→ BRIEF: I need every line of the material below that includes the string "blue".

→ DATASET EXCERPTS:

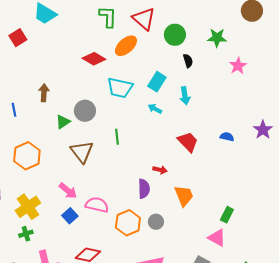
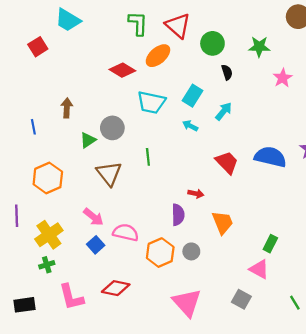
cyan arrow: (185, 96) -> (224, 111), turned -132
blue semicircle: (227, 137) -> (270, 157), size x2.0

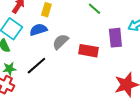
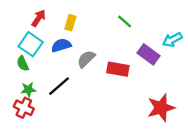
purple rectangle: (115, 38) -> (149, 54), turned -48

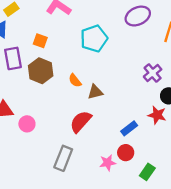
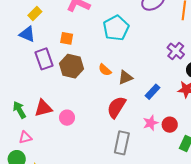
blue rectangle: (129, 128) -> (152, 92), moved
red circle: (126, 153) -> (170, 125), moved
gray rectangle: (63, 158) -> (122, 143), moved
pink star: (108, 163) -> (151, 123), moved

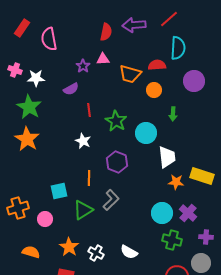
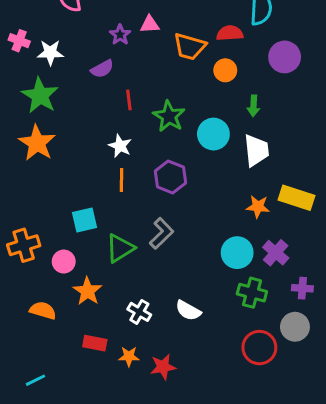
white trapezoid: (167, 157) -> (256, 150), moved
orange line: (89, 178) -> (122, 180), moved
orange star: (69, 247) -> (87, 291), moved

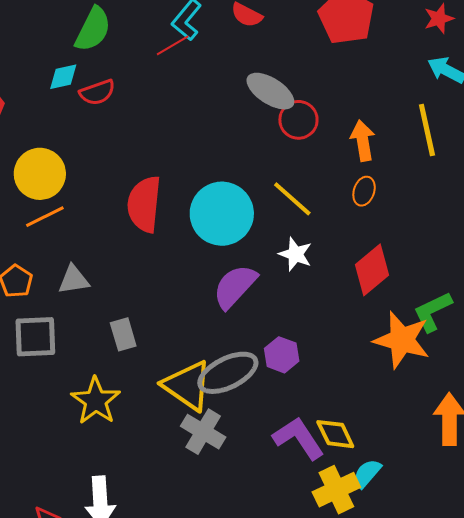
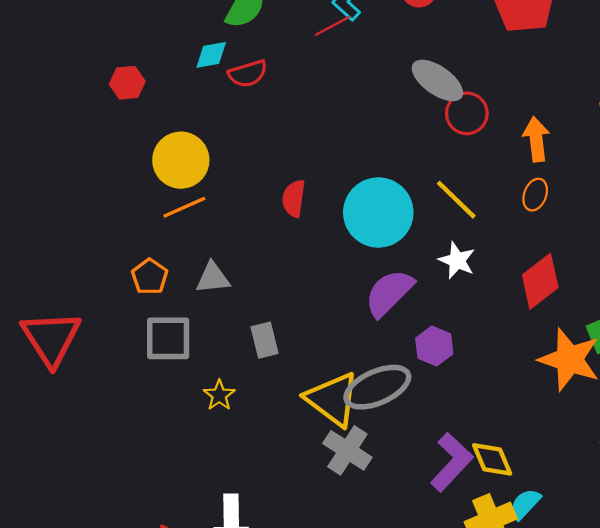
red semicircle: (144, 204) -> (294, 198), size x0.6
purple hexagon: (282, 355) -> (434, 346), moved
yellow star: (96, 401) -> (219, 395), moved, size x0.6
purple L-shape: (298, 438) -> (452, 462), turned 74

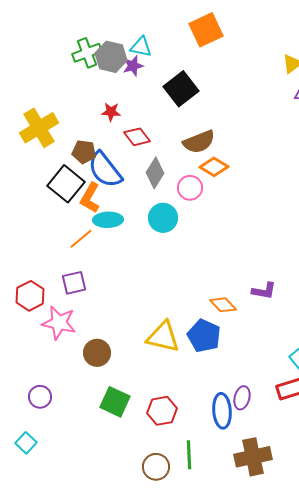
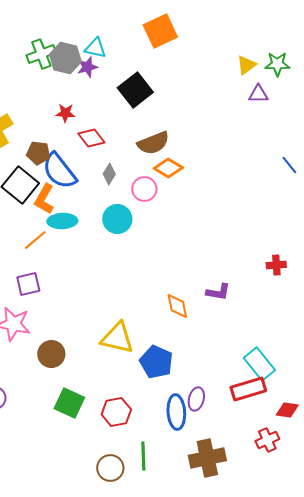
gray diamond: (155, 173) -> (109, 174), size x0.7
orange diamond: (223, 305) -> (177, 306), turned 32
blue pentagon: (204, 336) -> (156, 362), moved

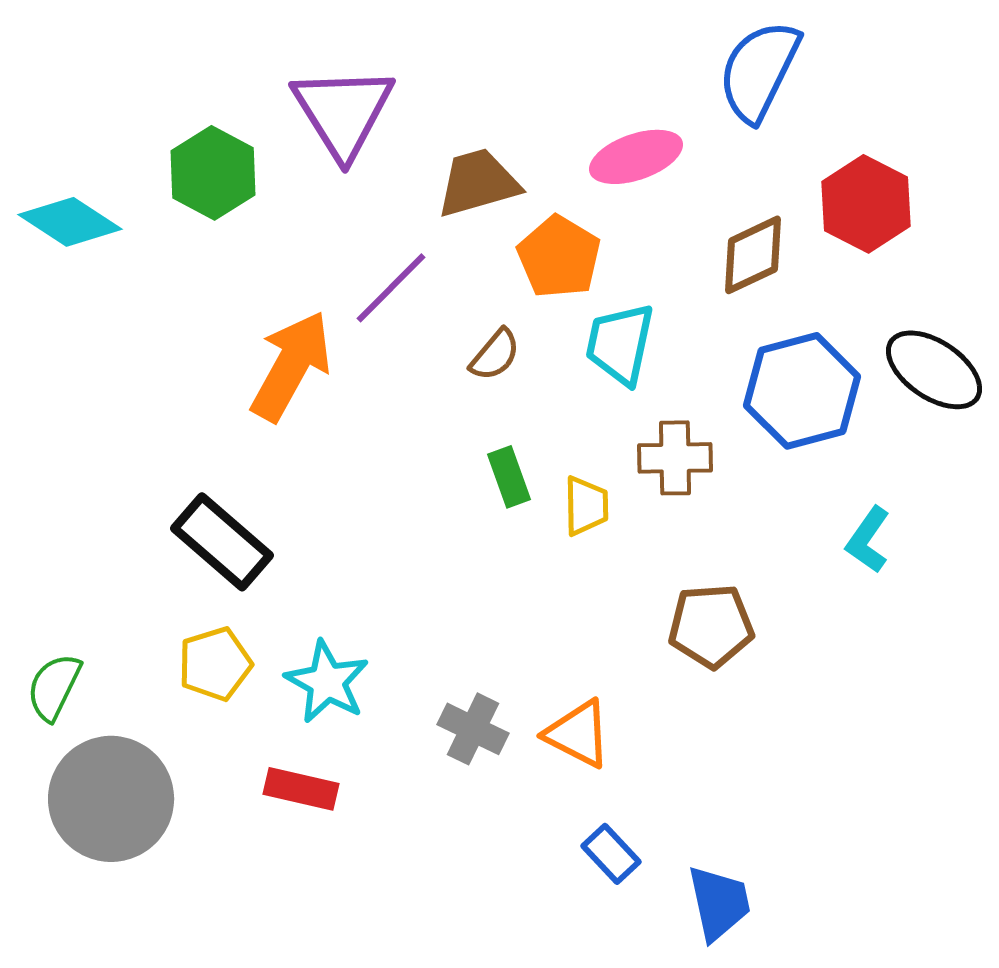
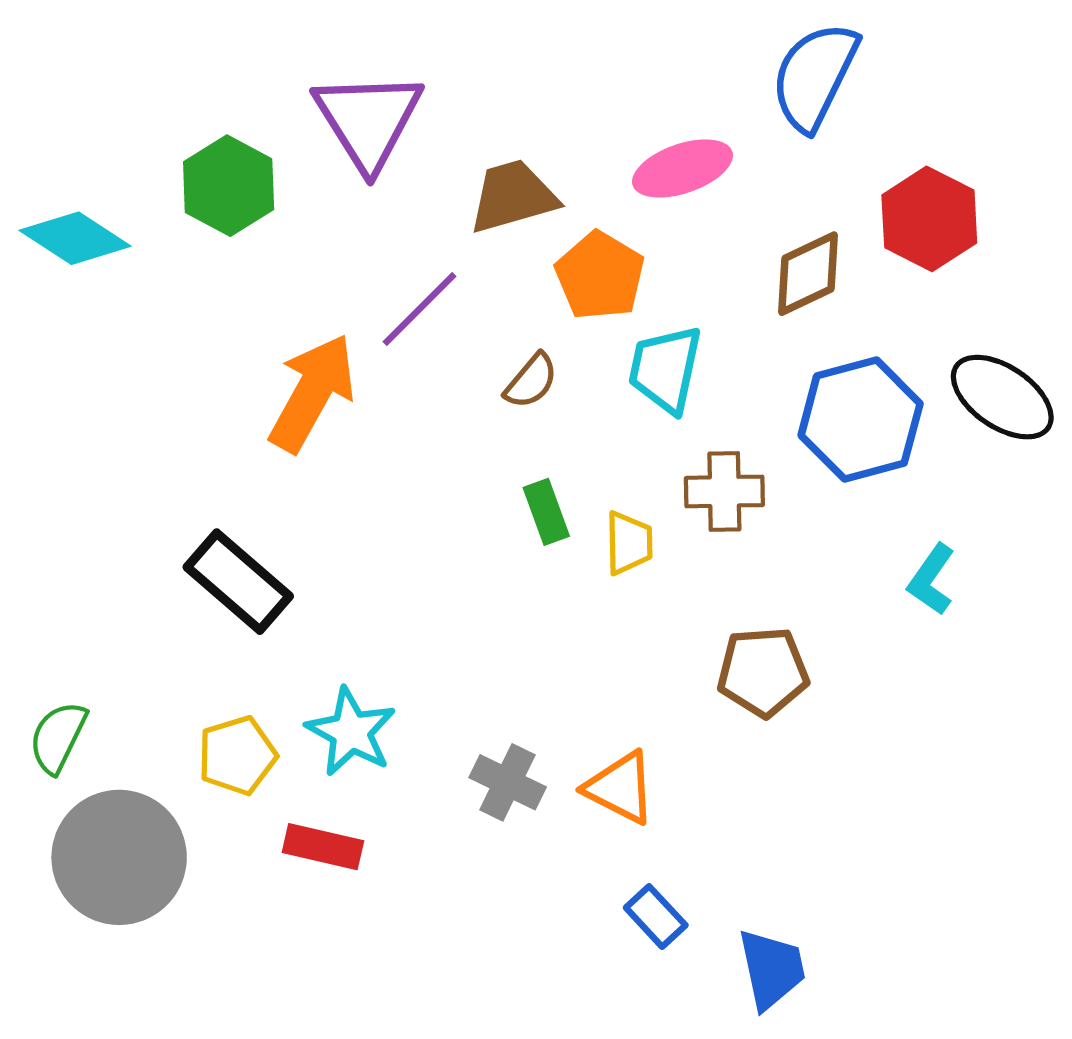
yellow pentagon: (215, 664) -> (237, 755), moved

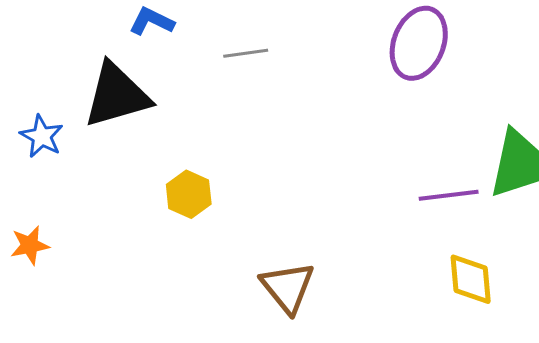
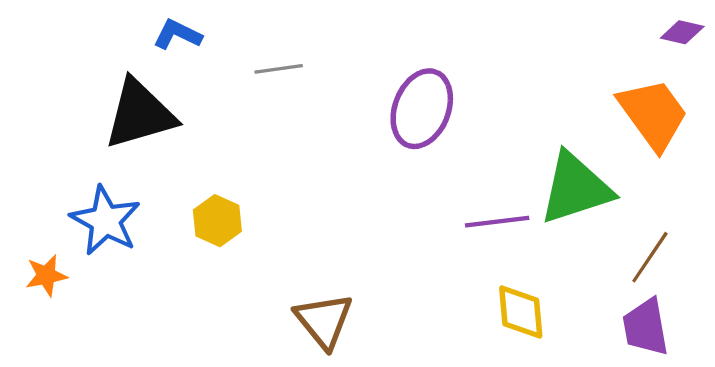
purple ellipse: (419, 43) -> (422, 109), moved
blue star: (42, 136) -> (105, 221), moved, size x1.5

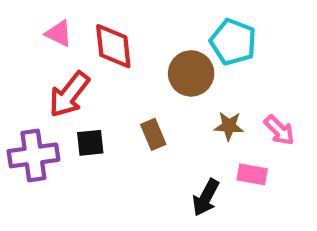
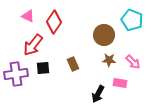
cyan pentagon: (233, 42) -> (132, 20), moved
red diamond: (113, 46) -> (54, 22), turned 40
brown circle: (191, 73) -> (104, 35), moved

→ RESPONSE TO THE EXERCISE:
blue semicircle: (227, 137) -> (270, 157), size x2.0
blue rectangle: (129, 128) -> (152, 92), moved
blue pentagon: (204, 336) -> (156, 362), moved
blue star: (42, 136) -> (105, 221), moved, size x1.5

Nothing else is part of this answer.